Entries shown: Begin

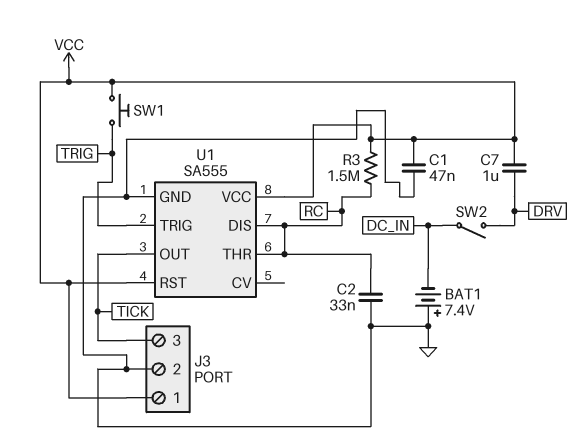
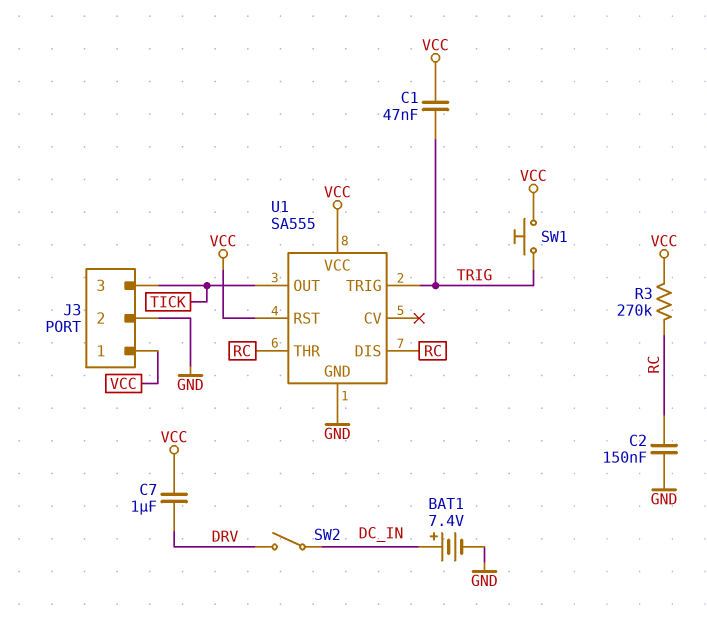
BAT1: 7.4V (plus GND, minus DC_IN) -> 7.4V (plus DC_IN, minus GND)
C1: 47nF (GND, VCC) -> 47nF (TRIG, VCC)
C2: 33nF (GND, RC) -> 150nF (GND, RC)
R3: 1.5M (RC, VCC) -> 270k (RC, VCC)

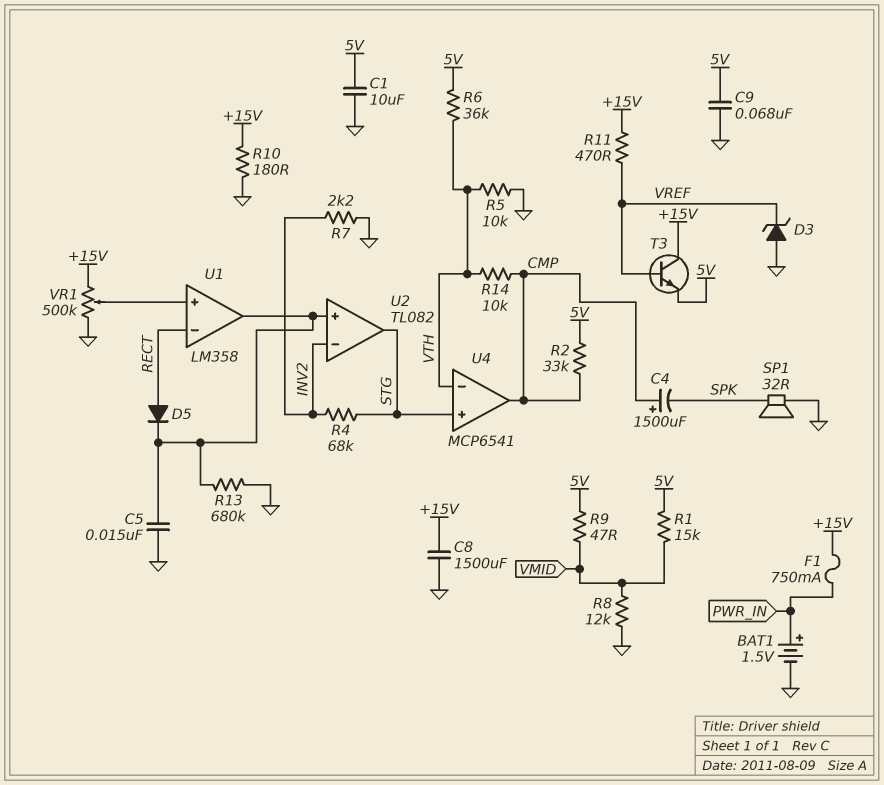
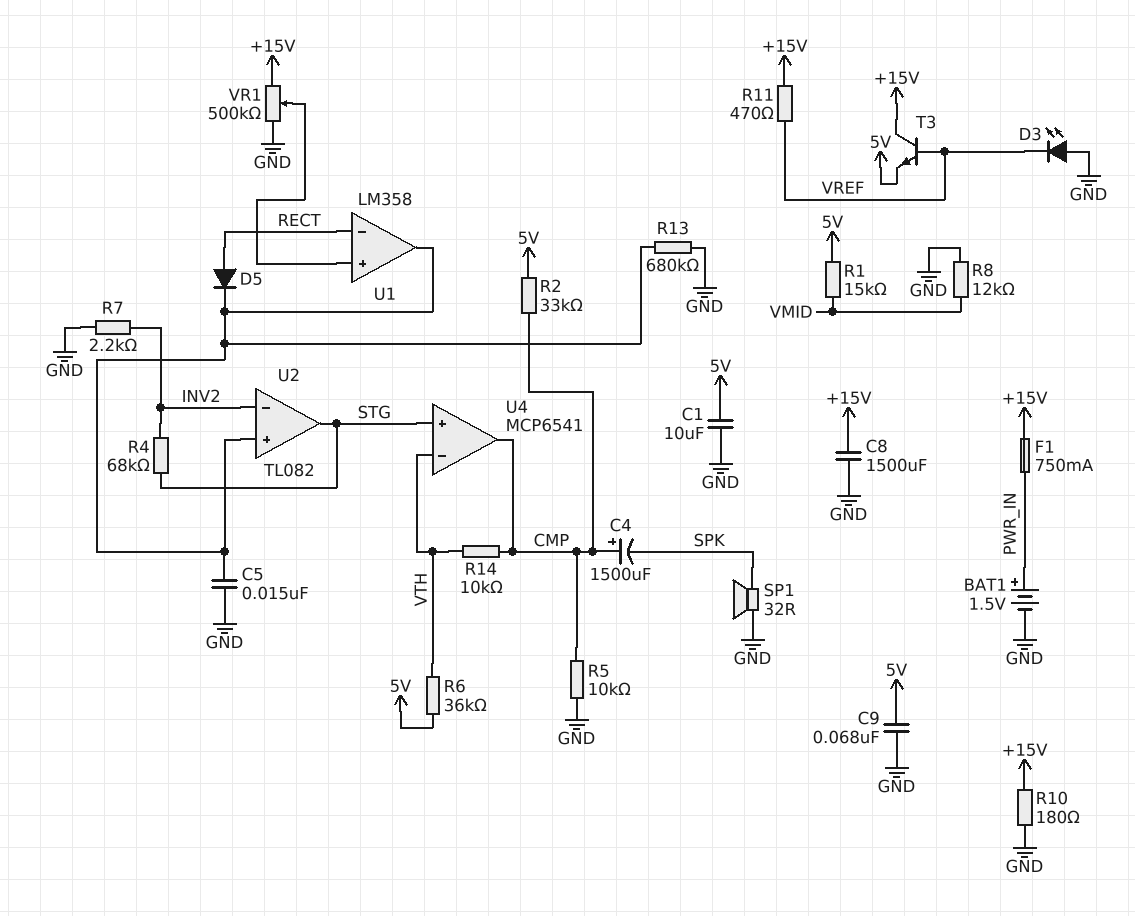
D3: zener (A GND, K VREF) -> LED (A GND, K VREF)
R5: 10k (GND, VTH) -> 10k (CMP, GND)
R9: 47 (5V, VMID) -> none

Entries shown: End

What you will do: Retype all the entries word for word; the pictures stay out.

Final answer:
BAT1: 7.4V (plus GND, minus DC_IN) -> 7.4V (plus DC_IN, minus GND)
C1: 47nF (GND, VCC) -> 47nF (TRIG, VCC)
C2: 33nF (GND, RC) -> 150nF (GND, RC)
R3: 1.5M (RC, VCC) -> 270k (RC, VCC)

D3: zener (A GND, K VREF) -> LED (A GND, K VREF)
R5: 10k (GND, VTH) -> 10k (CMP, GND)
R9: 47 (5V, VMID) -> none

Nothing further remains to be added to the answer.